## YOUR TASK
Below are some records. Return exactly the lines from the one containing "(411, 337) = (562, 390): purple" through the one containing "(480, 279) = (580, 319): none", both included, and only those.

## RECORDS SHOWN
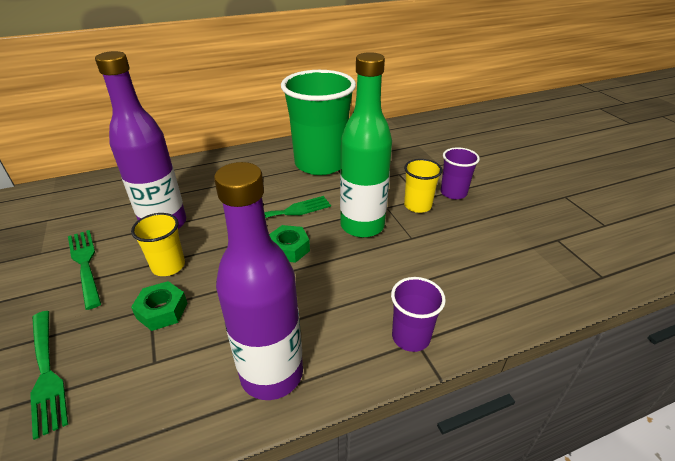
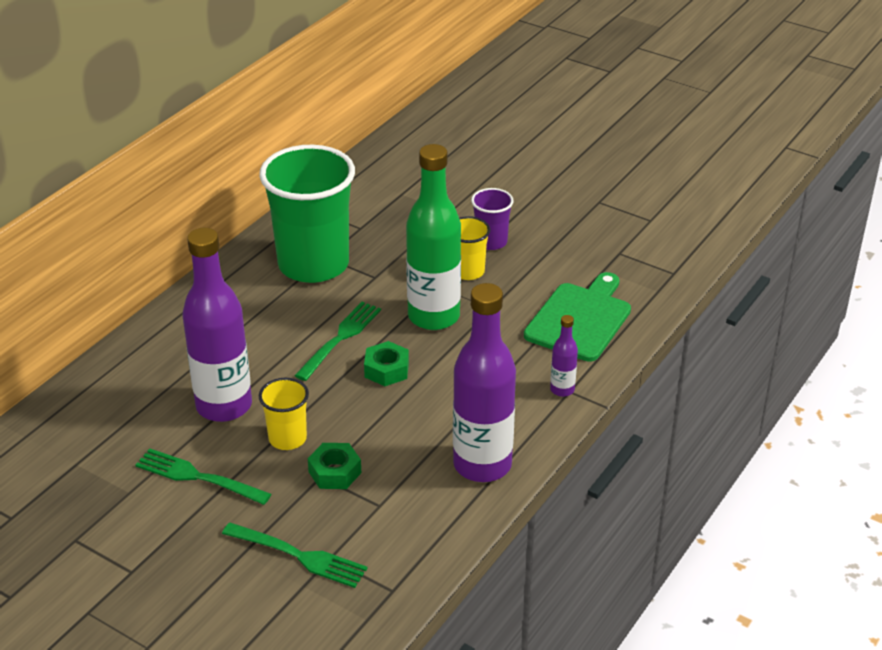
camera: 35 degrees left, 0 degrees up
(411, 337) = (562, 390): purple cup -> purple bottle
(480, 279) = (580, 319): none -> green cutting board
* * *
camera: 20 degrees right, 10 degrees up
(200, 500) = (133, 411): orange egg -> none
* * *
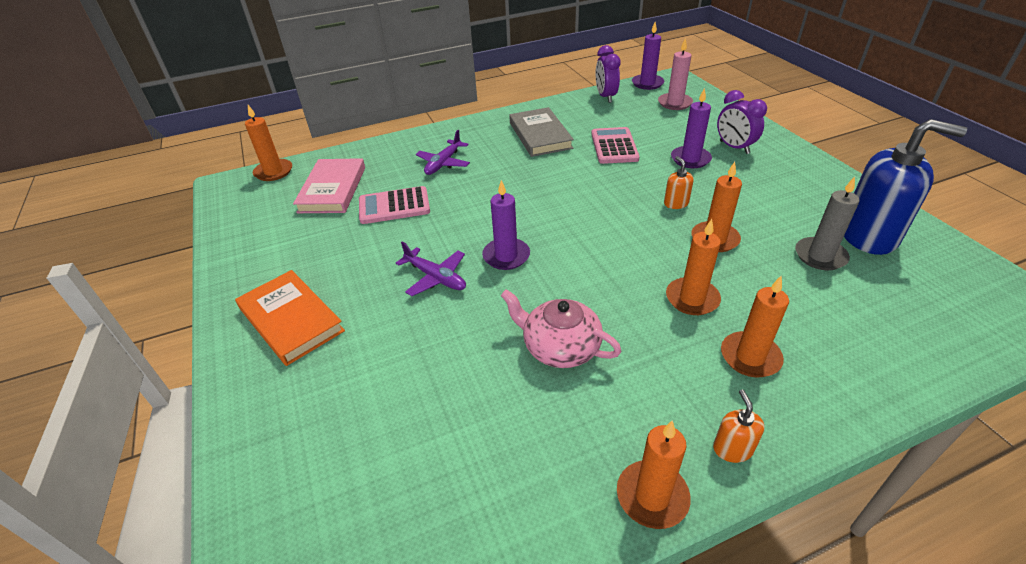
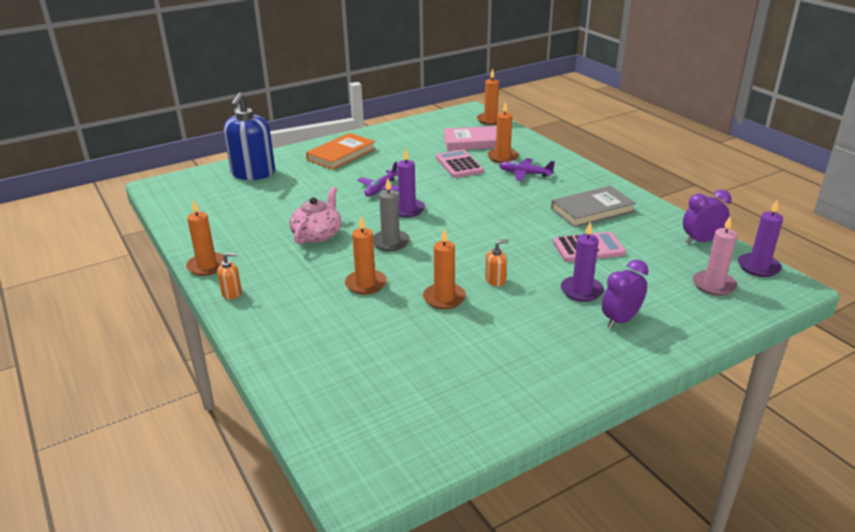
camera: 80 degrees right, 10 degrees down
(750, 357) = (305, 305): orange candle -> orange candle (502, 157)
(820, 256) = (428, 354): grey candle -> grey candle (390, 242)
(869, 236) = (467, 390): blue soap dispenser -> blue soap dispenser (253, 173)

## WRITTEN ANSWER
(411, 337) = (562, 390): purple cup -> purple bottle
(480, 279) = (580, 319): none -> green cutting board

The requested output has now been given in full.